• _Directions for this task_
Only one stretch of the data below is needed. Output the lines from the one with "C1: none -> 33uF (plus GND, minus G15)" up to and including the one with "U31: NOR CD4001", exactly as they stand.

• _Data provided_
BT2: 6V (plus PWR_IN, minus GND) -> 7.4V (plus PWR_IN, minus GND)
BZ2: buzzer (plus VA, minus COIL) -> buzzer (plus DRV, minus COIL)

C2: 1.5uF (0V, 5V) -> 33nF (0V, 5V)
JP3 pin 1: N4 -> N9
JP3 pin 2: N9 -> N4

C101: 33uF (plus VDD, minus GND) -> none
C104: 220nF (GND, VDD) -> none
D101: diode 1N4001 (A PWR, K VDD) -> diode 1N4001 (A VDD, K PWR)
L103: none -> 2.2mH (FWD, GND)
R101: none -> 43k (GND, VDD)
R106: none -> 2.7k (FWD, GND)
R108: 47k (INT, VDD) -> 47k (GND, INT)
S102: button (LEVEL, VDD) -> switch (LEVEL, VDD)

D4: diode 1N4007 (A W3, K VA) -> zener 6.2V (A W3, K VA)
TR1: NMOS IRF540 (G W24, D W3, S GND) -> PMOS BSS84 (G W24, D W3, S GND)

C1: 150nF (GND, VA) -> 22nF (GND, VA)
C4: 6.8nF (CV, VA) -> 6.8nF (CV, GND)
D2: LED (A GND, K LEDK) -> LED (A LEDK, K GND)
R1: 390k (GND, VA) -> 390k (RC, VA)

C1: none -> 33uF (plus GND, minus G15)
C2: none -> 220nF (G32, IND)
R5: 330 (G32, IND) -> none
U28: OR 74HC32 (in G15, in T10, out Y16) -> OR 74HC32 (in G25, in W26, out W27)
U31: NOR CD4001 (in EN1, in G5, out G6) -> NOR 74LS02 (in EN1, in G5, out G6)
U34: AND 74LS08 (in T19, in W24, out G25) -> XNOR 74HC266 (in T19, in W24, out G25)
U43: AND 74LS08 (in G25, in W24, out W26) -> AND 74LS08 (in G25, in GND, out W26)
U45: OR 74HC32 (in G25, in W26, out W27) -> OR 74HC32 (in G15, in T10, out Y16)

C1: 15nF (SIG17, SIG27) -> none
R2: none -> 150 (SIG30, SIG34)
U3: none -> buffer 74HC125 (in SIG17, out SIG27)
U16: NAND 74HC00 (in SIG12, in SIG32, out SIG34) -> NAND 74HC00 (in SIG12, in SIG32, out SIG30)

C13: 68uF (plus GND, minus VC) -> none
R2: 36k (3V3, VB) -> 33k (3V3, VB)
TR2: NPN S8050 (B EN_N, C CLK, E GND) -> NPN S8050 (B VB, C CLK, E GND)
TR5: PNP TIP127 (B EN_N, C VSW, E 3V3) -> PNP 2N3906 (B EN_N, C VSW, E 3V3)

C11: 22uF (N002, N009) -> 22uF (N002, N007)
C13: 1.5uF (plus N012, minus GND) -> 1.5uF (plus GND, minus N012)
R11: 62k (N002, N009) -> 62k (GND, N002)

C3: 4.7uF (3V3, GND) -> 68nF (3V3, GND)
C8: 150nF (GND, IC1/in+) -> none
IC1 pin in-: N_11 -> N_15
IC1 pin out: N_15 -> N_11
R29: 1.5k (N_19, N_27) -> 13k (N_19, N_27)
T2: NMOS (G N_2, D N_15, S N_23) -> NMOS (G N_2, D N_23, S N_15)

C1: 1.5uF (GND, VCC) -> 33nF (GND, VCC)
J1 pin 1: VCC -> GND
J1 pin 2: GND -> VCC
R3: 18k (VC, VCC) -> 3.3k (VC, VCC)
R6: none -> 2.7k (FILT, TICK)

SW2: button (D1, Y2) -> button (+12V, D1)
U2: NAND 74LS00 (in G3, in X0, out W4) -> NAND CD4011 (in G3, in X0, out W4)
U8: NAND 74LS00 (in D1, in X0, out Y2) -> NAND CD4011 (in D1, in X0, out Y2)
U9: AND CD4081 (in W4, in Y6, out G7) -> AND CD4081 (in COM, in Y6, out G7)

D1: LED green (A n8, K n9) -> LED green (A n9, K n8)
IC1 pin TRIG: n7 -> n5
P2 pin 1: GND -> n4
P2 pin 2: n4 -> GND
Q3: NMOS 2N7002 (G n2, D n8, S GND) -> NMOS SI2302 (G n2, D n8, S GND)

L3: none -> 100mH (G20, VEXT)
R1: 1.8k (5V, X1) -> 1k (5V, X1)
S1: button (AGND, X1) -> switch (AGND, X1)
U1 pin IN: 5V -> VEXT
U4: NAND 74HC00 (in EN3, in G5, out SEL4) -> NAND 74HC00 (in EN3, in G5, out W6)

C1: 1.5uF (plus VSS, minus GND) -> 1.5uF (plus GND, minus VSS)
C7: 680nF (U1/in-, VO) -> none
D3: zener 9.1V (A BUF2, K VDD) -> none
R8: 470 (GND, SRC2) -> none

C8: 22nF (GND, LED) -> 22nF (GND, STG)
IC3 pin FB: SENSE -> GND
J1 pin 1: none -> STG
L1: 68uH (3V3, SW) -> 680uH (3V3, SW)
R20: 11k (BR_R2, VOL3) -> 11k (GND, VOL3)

• _Solution_
C1: none -> 33uF (plus GND, minus G15)
C2: none -> 220nF (G32, IND)
R5: 330 (G32, IND) -> none
U28: OR 74HC32 (in G15, in T10, out Y16) -> OR 74HC32 (in G25, in W26, out W27)
U31: NOR CD4001 (in EN1, in G5, out G6) -> NOR 74LS02 (in EN1, in G5, out G6)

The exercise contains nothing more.